┌──
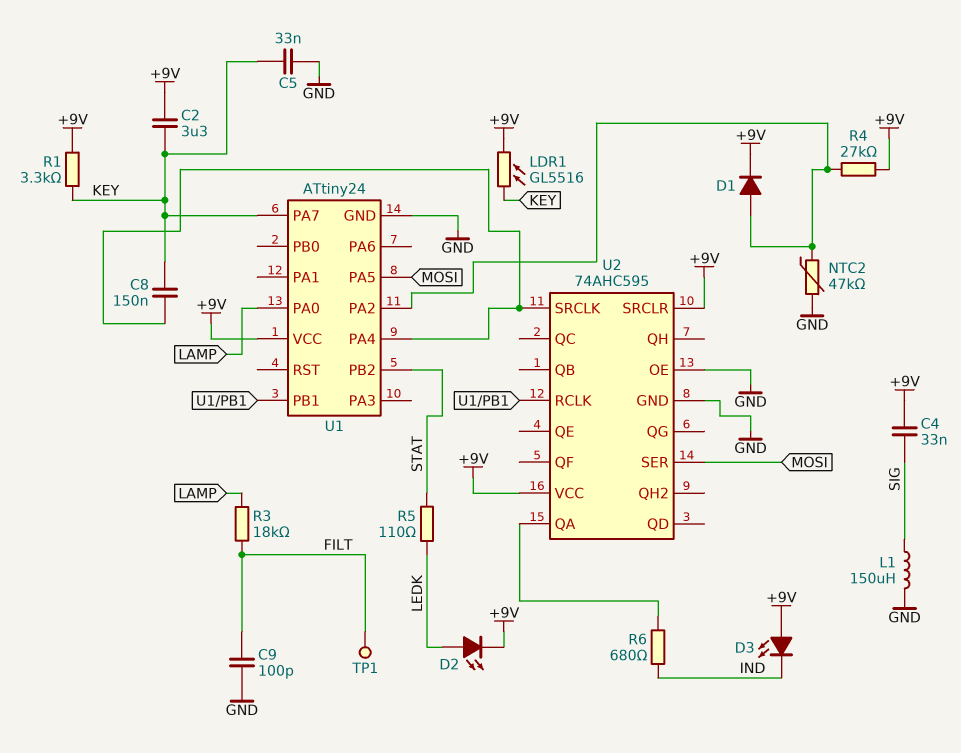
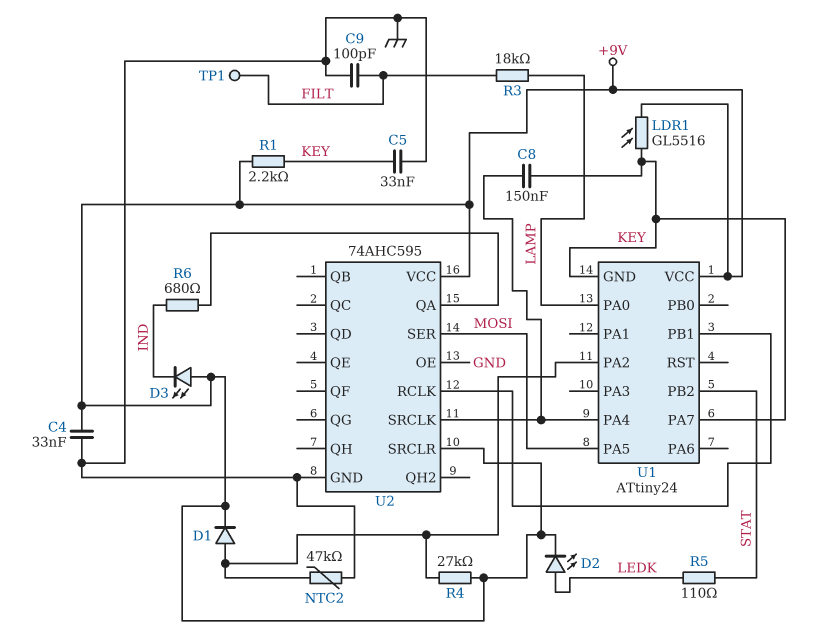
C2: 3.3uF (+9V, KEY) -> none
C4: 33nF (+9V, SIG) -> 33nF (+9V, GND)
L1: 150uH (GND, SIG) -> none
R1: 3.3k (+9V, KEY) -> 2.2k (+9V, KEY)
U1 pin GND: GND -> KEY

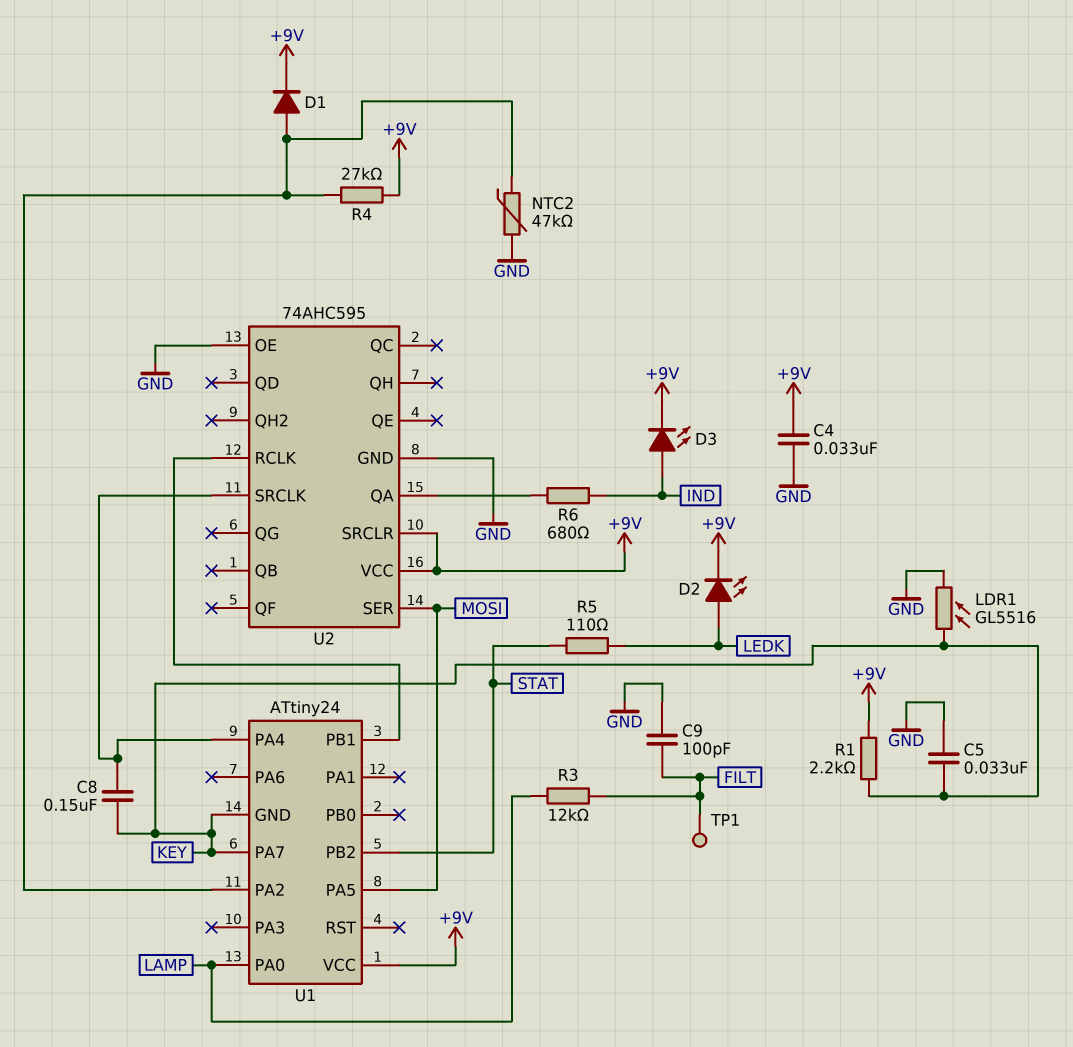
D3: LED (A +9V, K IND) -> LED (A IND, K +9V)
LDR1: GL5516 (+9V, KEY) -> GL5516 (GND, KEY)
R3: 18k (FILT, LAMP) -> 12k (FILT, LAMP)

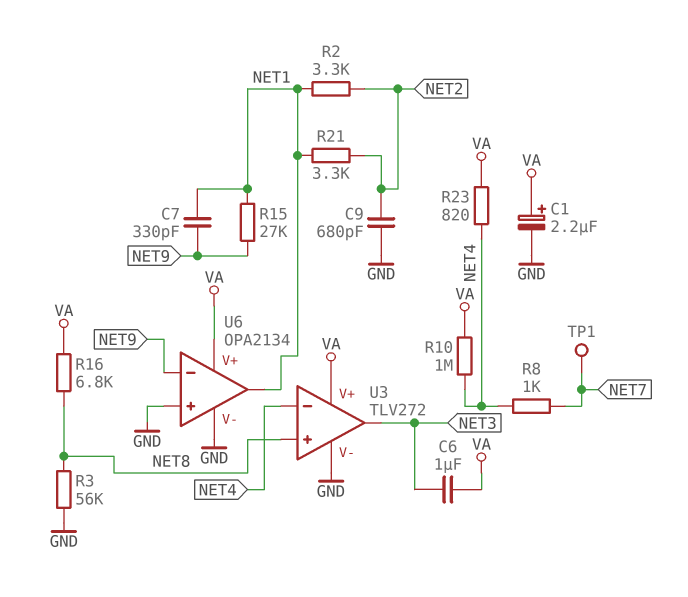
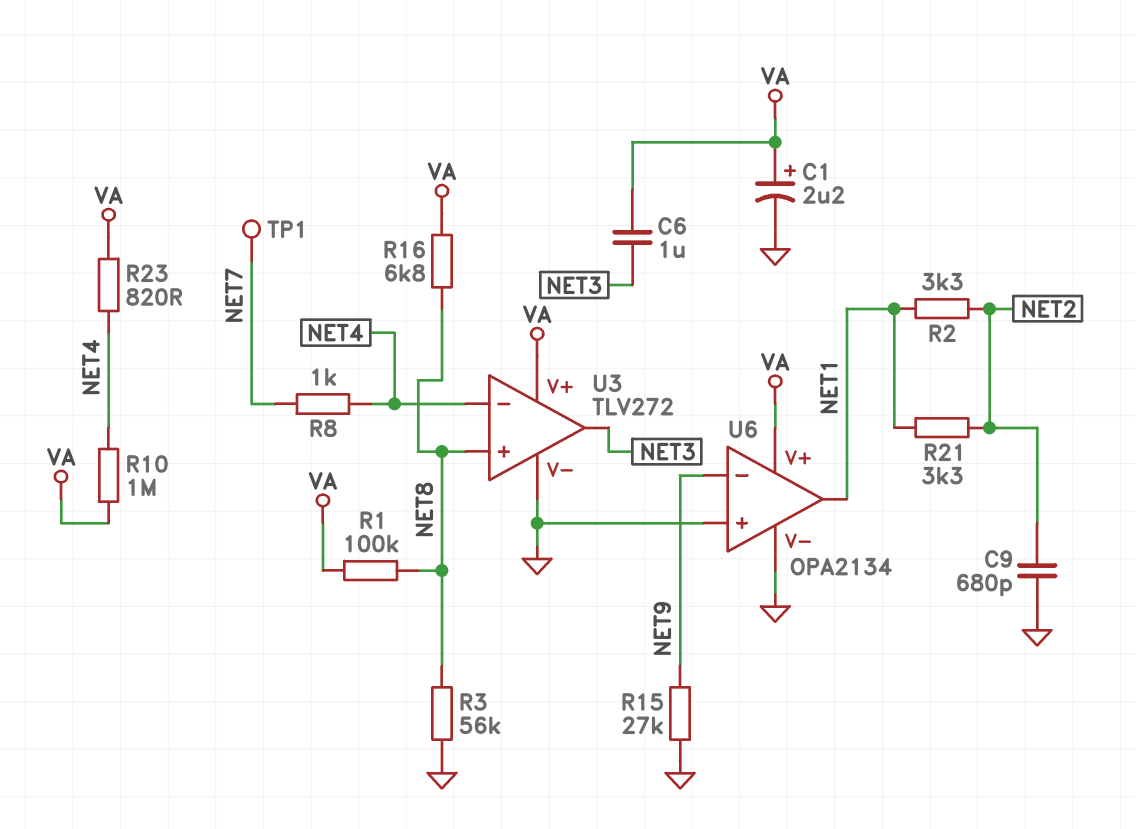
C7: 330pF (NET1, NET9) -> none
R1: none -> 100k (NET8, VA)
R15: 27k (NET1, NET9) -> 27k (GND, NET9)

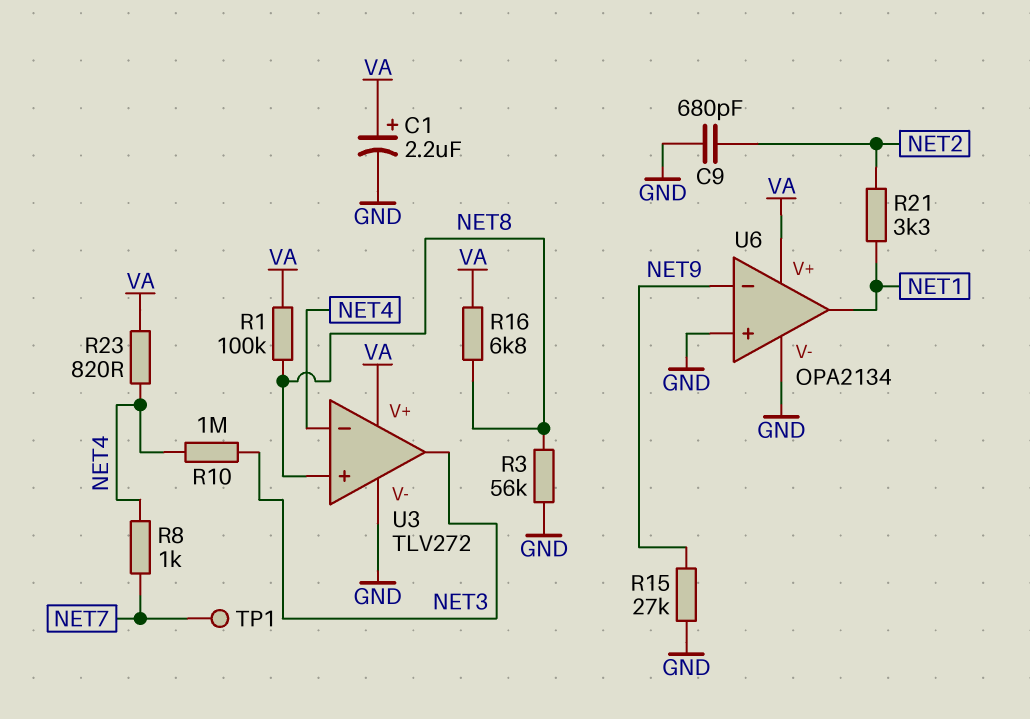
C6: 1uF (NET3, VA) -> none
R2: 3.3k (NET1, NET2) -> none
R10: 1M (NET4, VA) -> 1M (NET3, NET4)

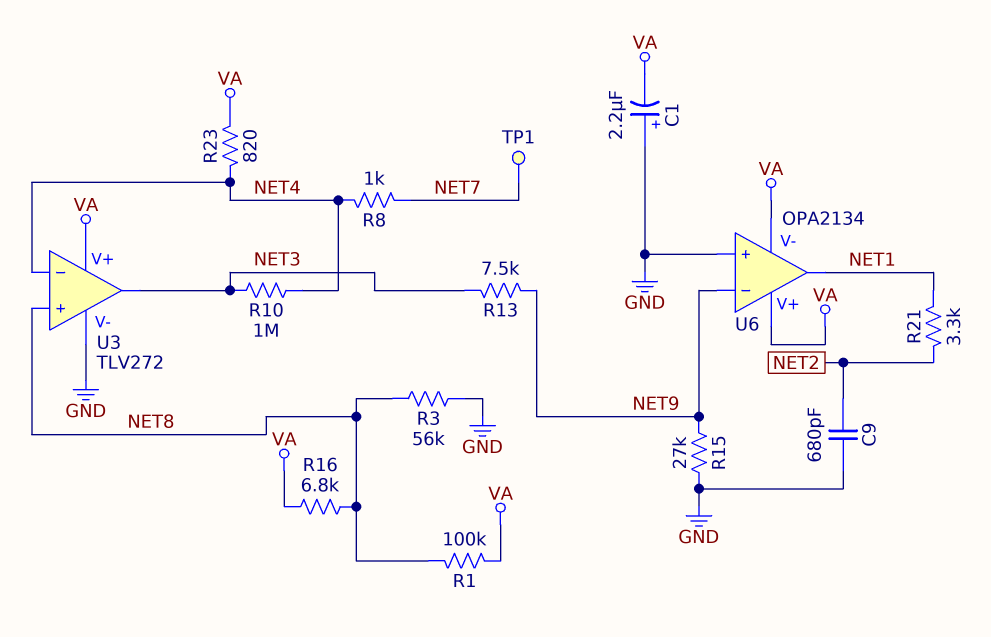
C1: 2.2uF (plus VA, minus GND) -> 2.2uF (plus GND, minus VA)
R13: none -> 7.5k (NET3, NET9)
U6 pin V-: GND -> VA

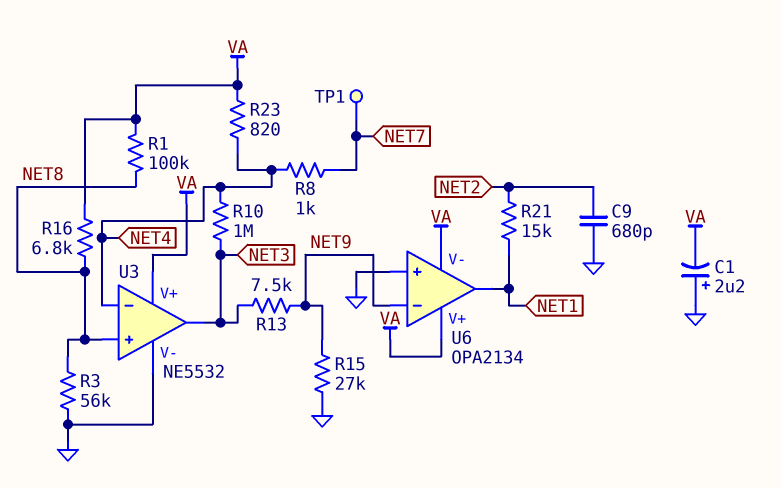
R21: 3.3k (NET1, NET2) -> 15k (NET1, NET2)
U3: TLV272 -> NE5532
└──
EXERCISE GOAL → In the records above, copy exactly everything from the line that has "L1: 150uH (GND, SIG) -> none" down to the line that has "R2: 3.3k (NET1, NET2) -> none", both ends included, and leave out the pictures.

SOLUTION BELOW →
L1: 150uH (GND, SIG) -> none
R1: 3.3k (+9V, KEY) -> 2.2k (+9V, KEY)
U1 pin GND: GND -> KEY

D3: LED (A +9V, K IND) -> LED (A IND, K +9V)
LDR1: GL5516 (+9V, KEY) -> GL5516 (GND, KEY)
R3: 18k (FILT, LAMP) -> 12k (FILT, LAMP)

C7: 330pF (NET1, NET9) -> none
R1: none -> 100k (NET8, VA)
R15: 27k (NET1, NET9) -> 27k (GND, NET9)

C6: 1uF (NET3, VA) -> none
R2: 3.3k (NET1, NET2) -> none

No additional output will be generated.